Material for this task:

## Begin

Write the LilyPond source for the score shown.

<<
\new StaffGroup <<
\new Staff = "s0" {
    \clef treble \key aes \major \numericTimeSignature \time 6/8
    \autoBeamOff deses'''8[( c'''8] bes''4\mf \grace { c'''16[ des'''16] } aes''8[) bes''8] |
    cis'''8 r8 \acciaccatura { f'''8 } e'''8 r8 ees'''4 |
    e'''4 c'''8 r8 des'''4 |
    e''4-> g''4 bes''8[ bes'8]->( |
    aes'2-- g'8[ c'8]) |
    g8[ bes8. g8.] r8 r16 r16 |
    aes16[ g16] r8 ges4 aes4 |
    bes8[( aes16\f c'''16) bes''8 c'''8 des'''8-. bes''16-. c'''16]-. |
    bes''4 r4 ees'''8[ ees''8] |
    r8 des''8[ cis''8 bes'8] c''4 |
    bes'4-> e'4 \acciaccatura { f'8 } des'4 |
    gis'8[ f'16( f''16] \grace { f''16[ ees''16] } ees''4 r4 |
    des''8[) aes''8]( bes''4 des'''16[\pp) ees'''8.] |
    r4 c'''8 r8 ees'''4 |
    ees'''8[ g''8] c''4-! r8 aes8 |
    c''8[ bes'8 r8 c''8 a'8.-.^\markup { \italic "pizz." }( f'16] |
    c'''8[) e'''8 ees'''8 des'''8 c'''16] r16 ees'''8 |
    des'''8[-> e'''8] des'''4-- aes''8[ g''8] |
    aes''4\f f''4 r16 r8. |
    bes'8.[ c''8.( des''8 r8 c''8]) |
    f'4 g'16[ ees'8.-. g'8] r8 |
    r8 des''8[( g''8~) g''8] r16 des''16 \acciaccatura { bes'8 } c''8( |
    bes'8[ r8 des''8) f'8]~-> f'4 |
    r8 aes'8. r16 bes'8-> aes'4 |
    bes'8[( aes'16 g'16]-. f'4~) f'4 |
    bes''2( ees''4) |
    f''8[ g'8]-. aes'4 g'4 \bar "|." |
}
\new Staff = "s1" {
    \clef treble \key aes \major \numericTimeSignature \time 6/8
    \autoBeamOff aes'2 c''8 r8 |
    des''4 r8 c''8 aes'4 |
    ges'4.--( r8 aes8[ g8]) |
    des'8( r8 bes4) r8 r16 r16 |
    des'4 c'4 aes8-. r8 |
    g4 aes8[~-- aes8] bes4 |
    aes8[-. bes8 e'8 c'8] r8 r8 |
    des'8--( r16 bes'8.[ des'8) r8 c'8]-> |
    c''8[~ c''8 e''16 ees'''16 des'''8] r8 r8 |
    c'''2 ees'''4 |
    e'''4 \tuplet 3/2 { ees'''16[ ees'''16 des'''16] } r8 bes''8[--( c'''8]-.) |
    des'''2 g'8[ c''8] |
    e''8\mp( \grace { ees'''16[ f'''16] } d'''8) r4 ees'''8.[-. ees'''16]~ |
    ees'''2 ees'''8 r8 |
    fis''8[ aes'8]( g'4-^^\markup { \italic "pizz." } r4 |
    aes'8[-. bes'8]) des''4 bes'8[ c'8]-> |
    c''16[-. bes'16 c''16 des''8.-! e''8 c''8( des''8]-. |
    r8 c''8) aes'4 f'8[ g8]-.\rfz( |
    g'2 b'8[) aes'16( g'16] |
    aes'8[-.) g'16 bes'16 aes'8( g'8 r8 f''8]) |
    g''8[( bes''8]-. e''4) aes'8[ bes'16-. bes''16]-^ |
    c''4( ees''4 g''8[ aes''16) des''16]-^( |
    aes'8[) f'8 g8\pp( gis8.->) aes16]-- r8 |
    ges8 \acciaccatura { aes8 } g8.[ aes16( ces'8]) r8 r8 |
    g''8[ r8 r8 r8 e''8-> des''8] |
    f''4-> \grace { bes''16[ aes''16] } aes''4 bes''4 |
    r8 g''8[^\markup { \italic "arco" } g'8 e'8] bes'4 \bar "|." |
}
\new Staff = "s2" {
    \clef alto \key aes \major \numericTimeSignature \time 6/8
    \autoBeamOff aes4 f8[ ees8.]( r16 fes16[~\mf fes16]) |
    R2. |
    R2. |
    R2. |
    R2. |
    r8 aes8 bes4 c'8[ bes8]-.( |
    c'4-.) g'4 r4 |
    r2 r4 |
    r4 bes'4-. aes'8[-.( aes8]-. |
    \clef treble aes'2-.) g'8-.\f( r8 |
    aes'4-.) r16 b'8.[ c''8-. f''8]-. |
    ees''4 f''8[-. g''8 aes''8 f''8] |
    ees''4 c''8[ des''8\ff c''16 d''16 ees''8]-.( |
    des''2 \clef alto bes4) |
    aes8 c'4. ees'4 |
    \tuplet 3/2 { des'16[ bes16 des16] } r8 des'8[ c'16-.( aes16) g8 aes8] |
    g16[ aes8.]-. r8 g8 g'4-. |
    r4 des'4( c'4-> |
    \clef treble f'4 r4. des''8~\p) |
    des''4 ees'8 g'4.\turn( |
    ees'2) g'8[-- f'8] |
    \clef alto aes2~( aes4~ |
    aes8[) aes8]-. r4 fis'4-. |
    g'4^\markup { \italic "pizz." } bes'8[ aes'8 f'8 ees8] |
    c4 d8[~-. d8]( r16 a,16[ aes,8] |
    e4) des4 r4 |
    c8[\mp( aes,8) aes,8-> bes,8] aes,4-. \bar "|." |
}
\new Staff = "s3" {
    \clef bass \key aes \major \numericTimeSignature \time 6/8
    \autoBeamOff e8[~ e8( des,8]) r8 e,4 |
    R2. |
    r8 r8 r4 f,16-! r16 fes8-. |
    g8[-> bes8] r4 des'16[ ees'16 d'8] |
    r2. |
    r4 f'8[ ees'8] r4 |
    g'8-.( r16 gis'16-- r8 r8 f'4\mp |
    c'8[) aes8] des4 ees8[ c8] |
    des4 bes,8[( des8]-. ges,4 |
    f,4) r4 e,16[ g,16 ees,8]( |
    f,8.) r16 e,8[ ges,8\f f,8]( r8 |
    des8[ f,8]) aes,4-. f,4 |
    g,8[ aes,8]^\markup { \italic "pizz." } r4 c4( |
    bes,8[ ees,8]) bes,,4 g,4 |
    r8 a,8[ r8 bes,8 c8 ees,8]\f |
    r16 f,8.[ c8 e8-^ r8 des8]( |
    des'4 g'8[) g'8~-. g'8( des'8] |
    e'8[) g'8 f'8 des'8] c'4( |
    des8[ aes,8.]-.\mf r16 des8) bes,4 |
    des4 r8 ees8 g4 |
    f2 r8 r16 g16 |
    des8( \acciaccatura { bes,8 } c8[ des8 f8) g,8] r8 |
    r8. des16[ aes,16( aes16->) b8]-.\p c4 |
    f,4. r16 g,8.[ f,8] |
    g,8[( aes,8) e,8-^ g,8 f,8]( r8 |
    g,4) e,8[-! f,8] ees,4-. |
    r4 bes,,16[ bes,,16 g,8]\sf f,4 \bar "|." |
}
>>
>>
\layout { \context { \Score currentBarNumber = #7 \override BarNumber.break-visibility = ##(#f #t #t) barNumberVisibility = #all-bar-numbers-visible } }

## End

How many lines in the records contain the string "time"? Matches must have the same case. Reply with the number only.

4